GIVEN RECORDS:

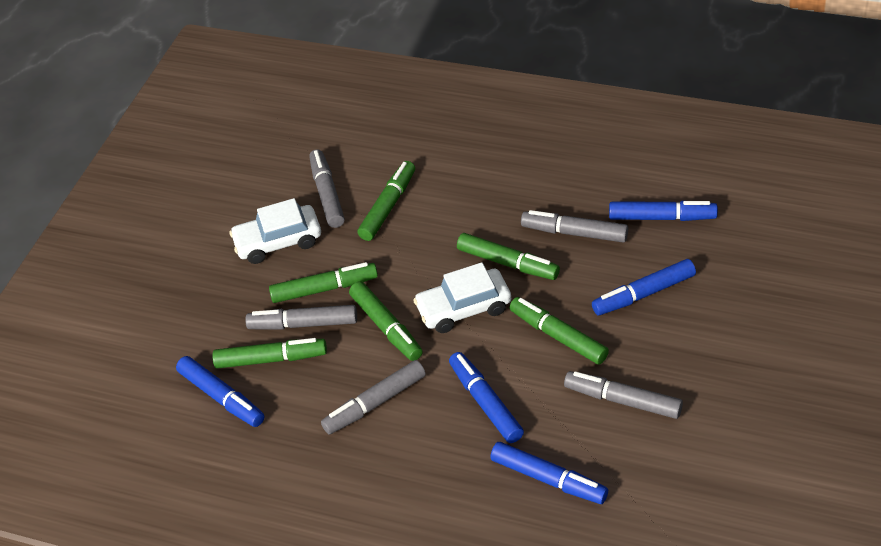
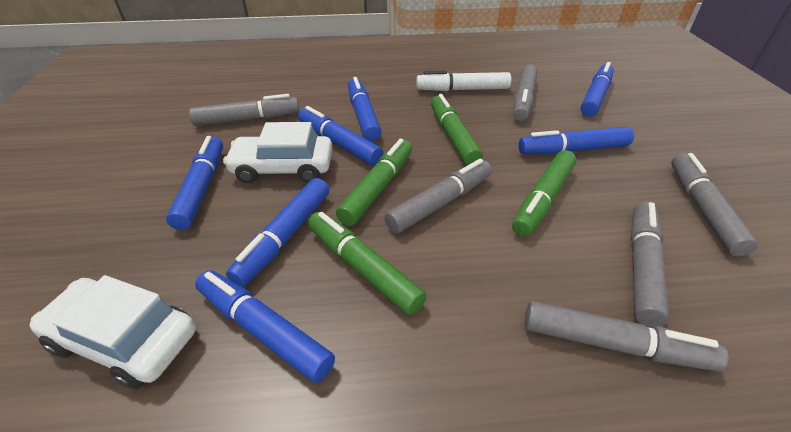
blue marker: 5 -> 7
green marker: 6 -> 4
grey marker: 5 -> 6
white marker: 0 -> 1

--

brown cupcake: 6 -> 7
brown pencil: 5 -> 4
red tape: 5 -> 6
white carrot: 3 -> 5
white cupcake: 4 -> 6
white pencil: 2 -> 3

* * *

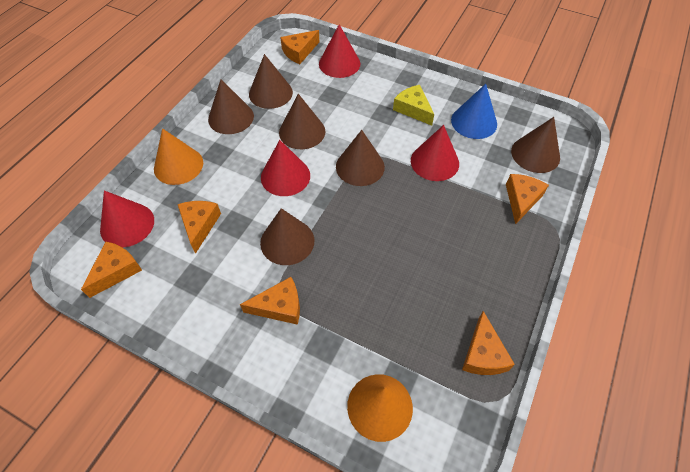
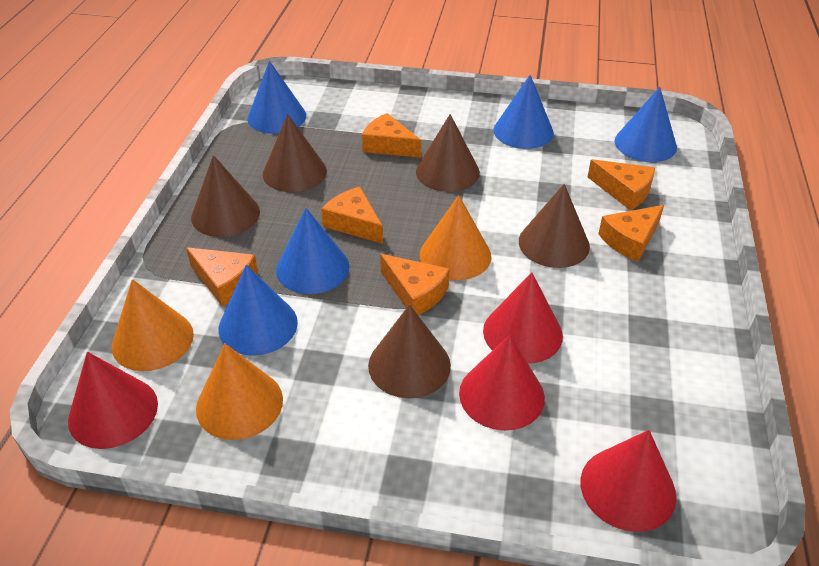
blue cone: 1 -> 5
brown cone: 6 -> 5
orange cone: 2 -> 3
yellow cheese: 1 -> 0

YOUR GOAL:
All lines above from the one with "brown cupcake: 6 -> 7" to the one with "white pencil: 2 -> 3", inclusive, should be copied exactly, and no other lines.

RESULT OF THE EXERCISE:
brown cupcake: 6 -> 7
brown pencil: 5 -> 4
red tape: 5 -> 6
white carrot: 3 -> 5
white cupcake: 4 -> 6
white pencil: 2 -> 3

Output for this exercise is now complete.